Dataset items:
>> Begin

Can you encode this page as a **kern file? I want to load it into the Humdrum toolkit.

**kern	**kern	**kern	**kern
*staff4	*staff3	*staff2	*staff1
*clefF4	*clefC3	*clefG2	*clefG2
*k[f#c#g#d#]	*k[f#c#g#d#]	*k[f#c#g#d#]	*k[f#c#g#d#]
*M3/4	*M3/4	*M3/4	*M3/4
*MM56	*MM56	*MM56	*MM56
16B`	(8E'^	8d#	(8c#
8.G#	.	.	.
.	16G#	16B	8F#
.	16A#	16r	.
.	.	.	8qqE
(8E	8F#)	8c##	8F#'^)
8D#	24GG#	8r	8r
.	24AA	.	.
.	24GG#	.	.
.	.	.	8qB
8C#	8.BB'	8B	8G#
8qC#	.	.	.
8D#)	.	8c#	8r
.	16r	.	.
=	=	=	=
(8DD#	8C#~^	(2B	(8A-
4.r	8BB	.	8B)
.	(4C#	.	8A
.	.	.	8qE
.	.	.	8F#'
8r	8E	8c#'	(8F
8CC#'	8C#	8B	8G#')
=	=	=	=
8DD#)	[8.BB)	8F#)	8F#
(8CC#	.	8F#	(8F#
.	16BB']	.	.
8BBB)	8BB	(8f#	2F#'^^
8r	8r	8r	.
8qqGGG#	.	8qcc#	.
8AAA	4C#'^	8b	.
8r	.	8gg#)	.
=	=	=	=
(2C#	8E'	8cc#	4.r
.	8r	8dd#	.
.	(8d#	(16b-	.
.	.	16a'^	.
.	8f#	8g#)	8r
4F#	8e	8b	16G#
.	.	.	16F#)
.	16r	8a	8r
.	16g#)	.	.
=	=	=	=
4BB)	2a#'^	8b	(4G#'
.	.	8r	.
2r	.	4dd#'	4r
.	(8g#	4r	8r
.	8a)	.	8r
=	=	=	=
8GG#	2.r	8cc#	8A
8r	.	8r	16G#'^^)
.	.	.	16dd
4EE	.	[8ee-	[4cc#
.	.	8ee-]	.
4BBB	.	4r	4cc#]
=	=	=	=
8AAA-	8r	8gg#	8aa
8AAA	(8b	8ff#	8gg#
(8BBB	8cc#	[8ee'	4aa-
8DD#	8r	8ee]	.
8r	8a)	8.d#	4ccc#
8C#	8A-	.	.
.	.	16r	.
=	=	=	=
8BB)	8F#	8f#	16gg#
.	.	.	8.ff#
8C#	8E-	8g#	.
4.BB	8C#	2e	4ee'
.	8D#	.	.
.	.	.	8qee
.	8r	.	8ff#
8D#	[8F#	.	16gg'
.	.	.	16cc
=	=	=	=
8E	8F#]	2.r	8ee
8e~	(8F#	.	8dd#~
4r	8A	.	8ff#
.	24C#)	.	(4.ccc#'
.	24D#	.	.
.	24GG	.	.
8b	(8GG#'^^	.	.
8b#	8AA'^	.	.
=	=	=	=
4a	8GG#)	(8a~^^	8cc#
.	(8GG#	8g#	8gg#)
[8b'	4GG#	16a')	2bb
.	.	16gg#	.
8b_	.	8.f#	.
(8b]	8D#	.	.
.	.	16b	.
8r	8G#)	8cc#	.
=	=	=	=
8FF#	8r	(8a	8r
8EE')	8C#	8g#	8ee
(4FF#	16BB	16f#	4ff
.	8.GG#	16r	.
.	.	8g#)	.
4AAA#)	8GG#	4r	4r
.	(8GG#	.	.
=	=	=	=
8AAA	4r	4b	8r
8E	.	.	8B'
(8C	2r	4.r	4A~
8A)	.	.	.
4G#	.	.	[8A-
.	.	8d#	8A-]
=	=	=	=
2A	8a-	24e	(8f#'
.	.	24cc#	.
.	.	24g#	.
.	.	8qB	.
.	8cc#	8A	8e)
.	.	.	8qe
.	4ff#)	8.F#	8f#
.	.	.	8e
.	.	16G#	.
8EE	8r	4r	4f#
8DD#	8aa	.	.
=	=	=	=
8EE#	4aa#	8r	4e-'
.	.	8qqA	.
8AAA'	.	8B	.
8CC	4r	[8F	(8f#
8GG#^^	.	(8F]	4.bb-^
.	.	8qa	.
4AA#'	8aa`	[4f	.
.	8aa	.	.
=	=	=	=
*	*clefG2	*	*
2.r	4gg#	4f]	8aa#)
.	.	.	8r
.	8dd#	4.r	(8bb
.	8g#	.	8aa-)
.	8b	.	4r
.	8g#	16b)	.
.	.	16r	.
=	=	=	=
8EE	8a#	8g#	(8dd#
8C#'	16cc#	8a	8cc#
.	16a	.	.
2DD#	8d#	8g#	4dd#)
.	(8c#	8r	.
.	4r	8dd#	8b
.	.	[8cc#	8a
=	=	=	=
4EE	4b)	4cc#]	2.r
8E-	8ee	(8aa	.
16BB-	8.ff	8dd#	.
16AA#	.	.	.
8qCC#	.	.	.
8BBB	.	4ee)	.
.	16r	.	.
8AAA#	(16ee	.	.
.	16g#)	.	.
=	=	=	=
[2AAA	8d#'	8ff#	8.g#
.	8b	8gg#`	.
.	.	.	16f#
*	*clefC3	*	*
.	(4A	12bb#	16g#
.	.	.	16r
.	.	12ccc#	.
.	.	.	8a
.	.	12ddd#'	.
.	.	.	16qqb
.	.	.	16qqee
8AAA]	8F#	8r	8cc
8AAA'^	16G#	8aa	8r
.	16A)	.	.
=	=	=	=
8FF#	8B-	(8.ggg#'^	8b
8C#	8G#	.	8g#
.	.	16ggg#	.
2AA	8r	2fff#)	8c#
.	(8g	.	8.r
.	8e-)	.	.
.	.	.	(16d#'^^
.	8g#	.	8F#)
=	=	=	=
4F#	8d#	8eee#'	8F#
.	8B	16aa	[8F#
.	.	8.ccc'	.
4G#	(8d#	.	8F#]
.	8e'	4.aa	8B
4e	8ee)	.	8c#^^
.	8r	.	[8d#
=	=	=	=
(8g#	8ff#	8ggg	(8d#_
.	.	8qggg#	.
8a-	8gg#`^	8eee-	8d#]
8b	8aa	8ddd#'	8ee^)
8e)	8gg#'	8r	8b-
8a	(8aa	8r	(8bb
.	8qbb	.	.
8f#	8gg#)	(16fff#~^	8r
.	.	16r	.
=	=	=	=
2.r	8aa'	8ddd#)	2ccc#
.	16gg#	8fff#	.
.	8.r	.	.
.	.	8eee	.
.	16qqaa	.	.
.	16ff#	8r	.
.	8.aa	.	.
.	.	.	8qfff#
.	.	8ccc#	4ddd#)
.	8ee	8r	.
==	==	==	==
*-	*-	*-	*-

>> End

Please count the lines in the items above that contain the string "kern", treating uppercase and lowercase as different. Reply with the number alone.

-- The completed task --
2